WHAT TO PRODUCE
What is needed is a copy of each line in the listing that contains "none".
[[ MATERIAL FOR THE TASK open ]]
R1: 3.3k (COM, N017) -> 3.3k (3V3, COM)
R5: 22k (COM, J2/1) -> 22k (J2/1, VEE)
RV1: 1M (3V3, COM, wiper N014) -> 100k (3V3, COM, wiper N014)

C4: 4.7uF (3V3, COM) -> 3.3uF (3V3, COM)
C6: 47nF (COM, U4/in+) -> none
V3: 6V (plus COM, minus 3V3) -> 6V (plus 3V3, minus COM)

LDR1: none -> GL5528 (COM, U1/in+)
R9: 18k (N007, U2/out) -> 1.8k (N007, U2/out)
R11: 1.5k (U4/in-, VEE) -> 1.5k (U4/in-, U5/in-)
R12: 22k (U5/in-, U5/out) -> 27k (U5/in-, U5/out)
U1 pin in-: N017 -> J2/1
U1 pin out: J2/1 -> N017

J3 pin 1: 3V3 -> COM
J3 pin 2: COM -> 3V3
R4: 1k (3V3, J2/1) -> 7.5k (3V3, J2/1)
[[ MATERIAL FOR THE TASK closed ]]
[[ MATERIAL FOR THE TASK open ]]
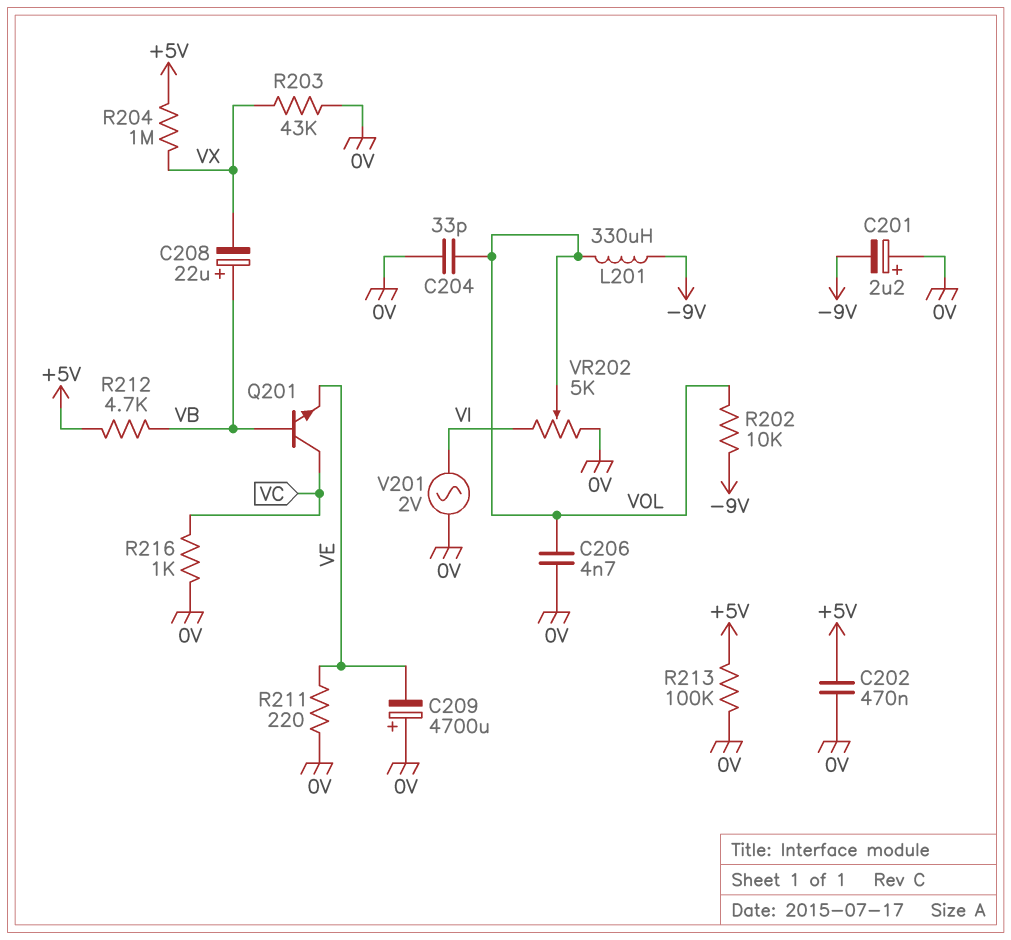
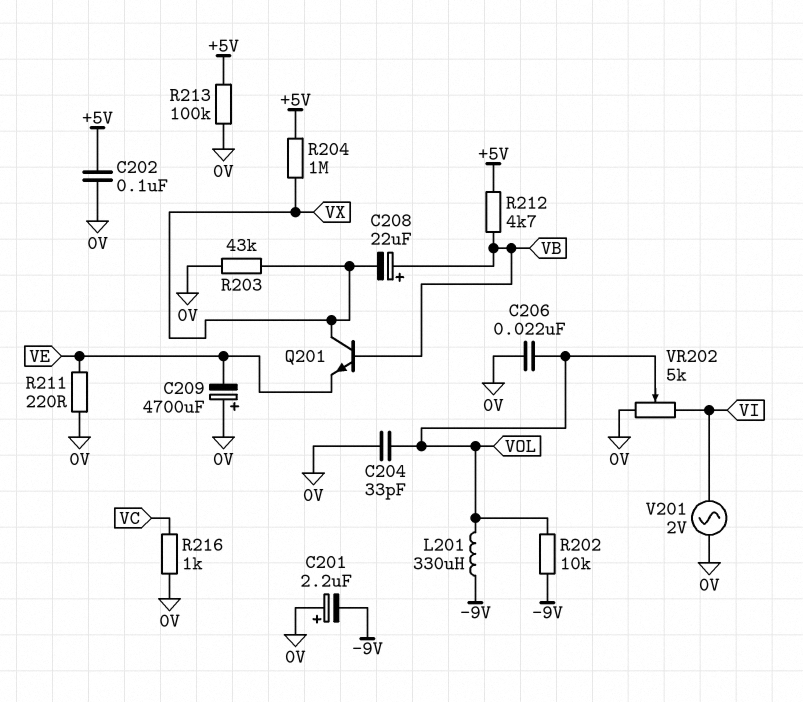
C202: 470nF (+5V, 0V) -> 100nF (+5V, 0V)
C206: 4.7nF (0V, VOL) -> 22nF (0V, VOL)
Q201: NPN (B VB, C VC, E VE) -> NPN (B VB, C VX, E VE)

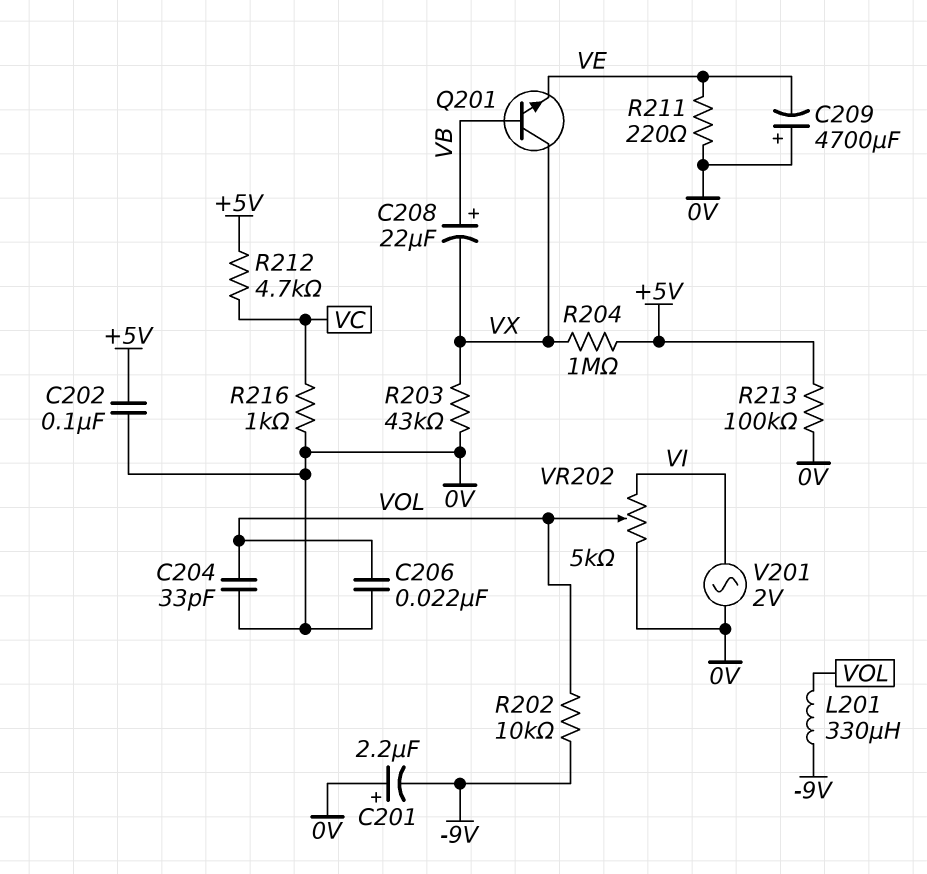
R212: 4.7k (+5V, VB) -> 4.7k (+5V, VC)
[[ MATERIAL FOR THE TASK closed ]]
[[ MATERIAL FOR THE TASK open ]]
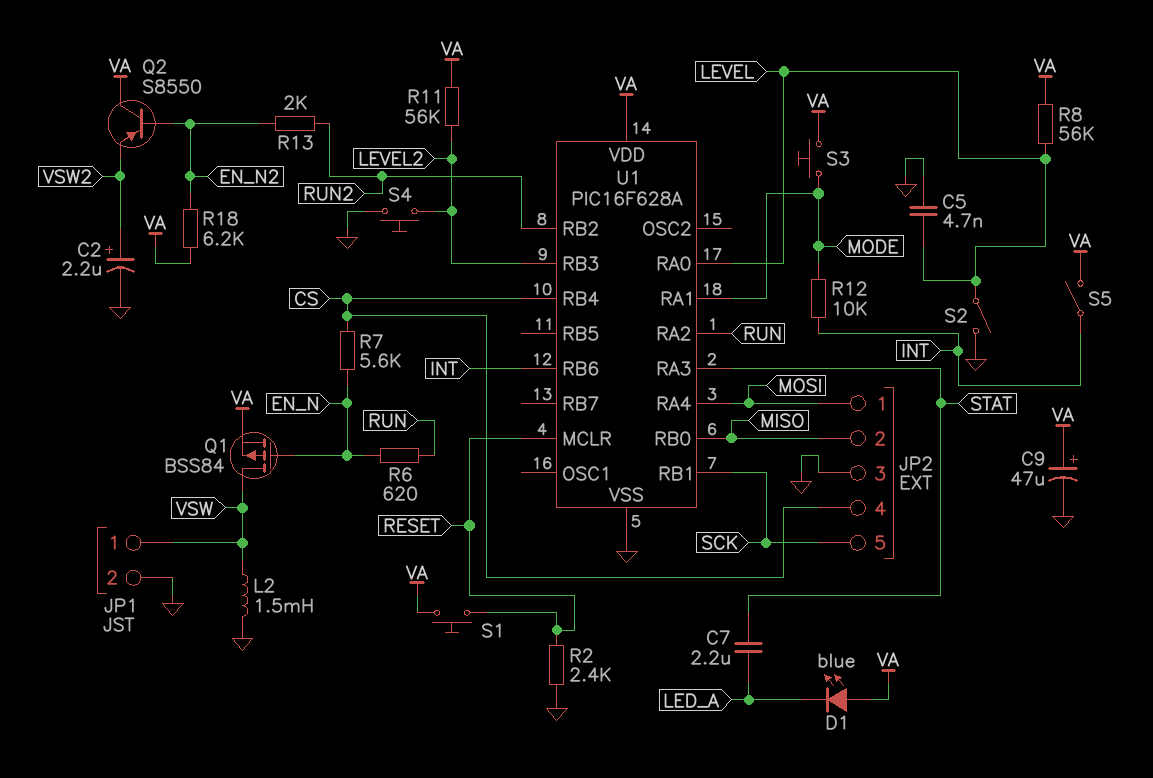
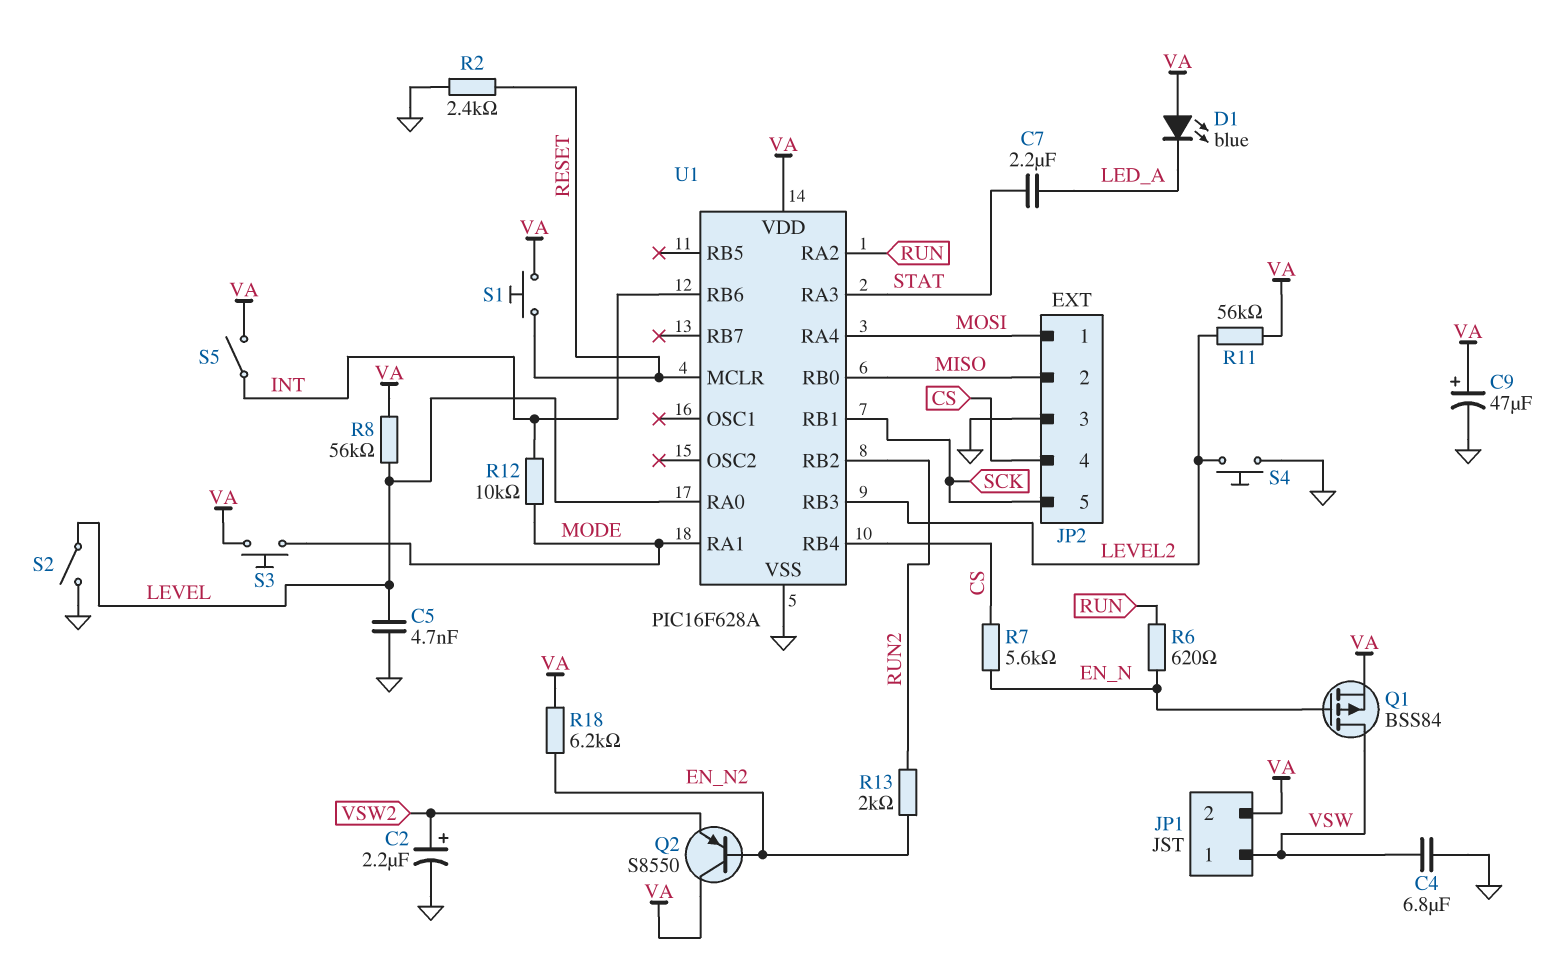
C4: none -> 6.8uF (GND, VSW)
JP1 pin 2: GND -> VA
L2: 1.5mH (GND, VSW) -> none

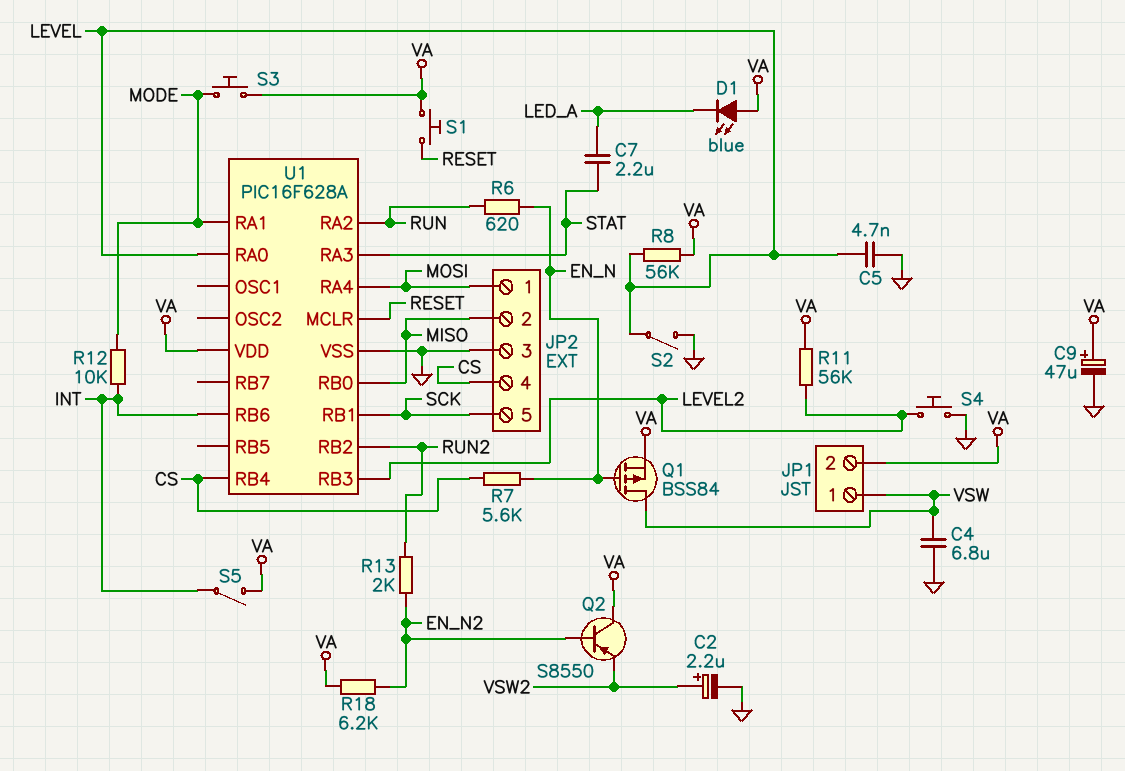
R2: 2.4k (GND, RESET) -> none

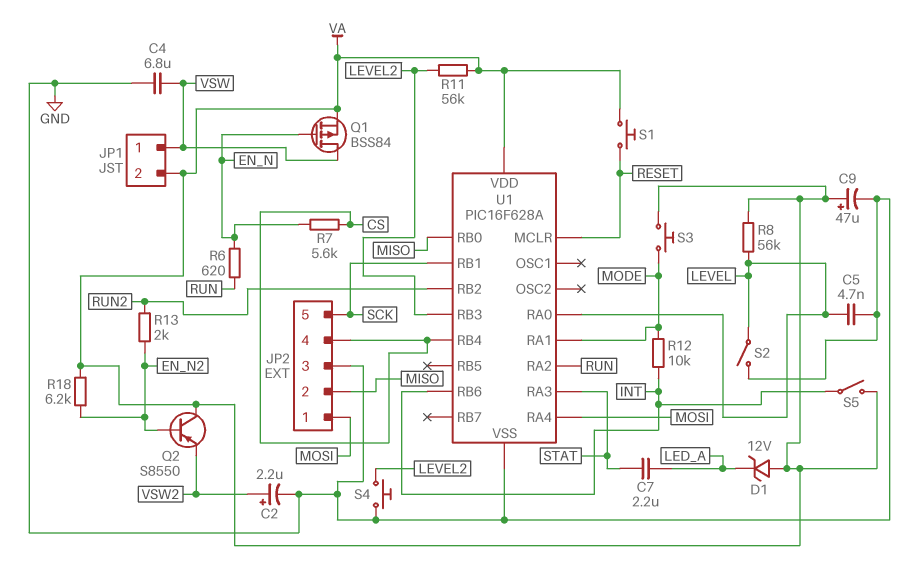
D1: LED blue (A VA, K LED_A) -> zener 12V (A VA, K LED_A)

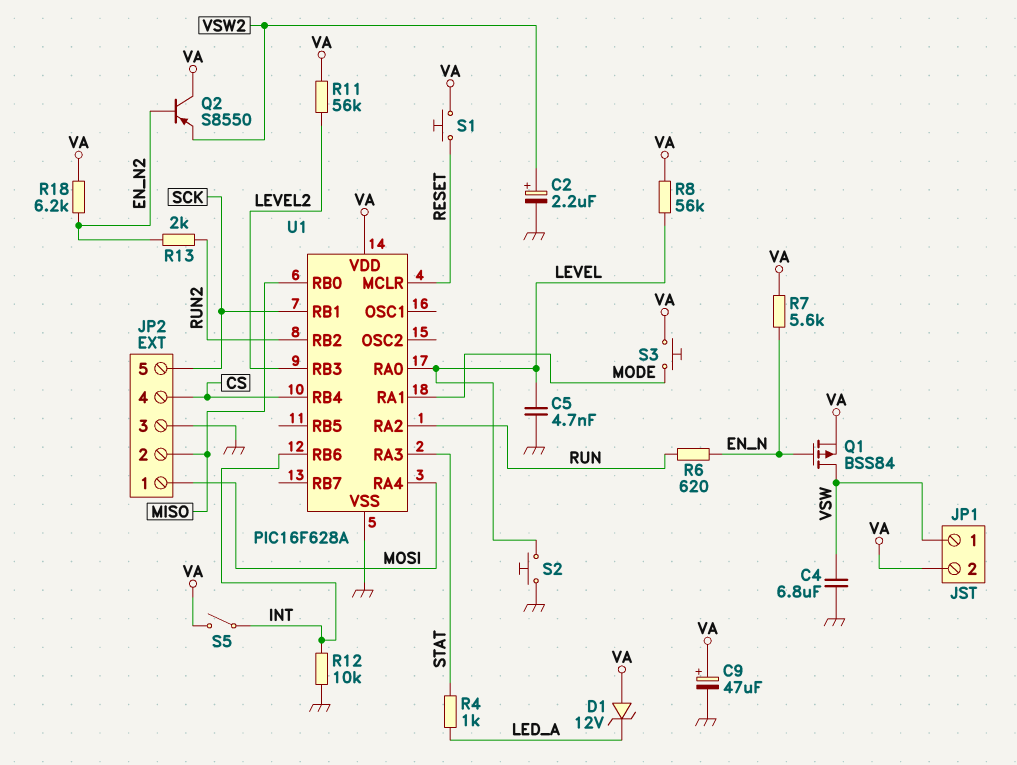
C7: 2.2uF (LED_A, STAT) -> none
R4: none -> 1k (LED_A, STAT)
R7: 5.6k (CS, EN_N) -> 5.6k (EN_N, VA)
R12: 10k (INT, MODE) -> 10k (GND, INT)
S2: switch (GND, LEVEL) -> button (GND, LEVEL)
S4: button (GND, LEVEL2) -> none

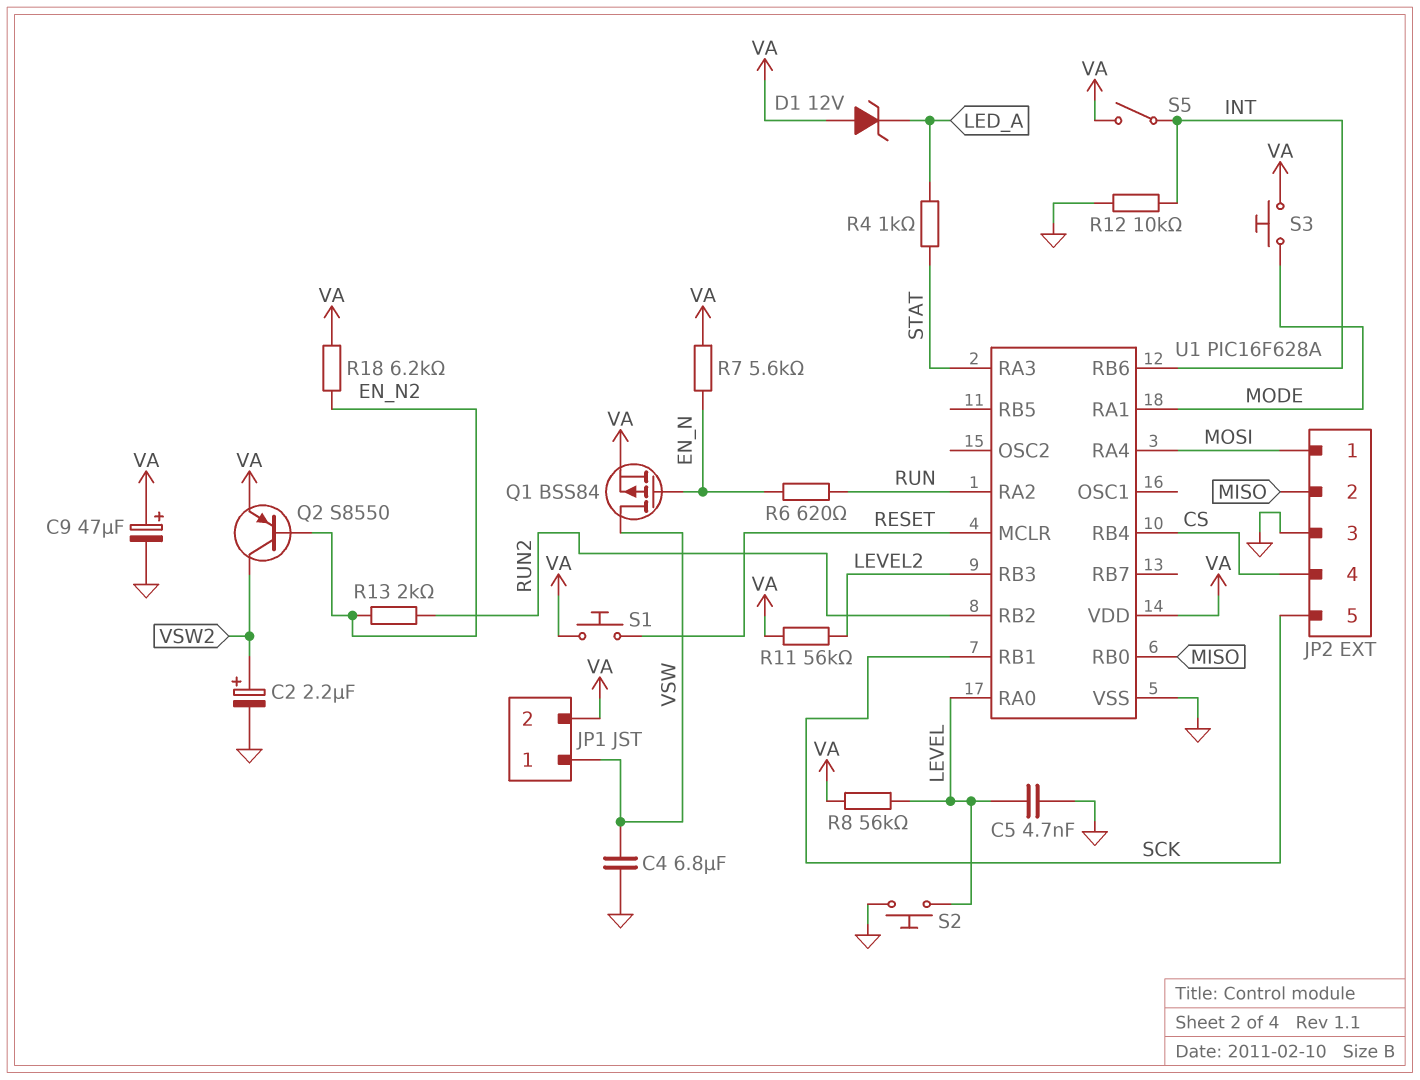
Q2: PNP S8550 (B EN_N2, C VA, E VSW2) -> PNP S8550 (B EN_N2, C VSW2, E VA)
[[ MATERIAL FOR THE TASK closed ]]
ANSWER TO THIS TASK
C6: 47nF (COM, U4/in+) -> none
LDR1: none -> GL5528 (COM, U1/in+)
C4: none -> 6.8uF (GND, VSW)
L2: 1.5mH (GND, VSW) -> none
R2: 2.4k (GND, RESET) -> none
C7: 2.2uF (LED_A, STAT) -> none
R4: none -> 1k (LED_A, STAT)
S4: button (GND, LEVEL2) -> none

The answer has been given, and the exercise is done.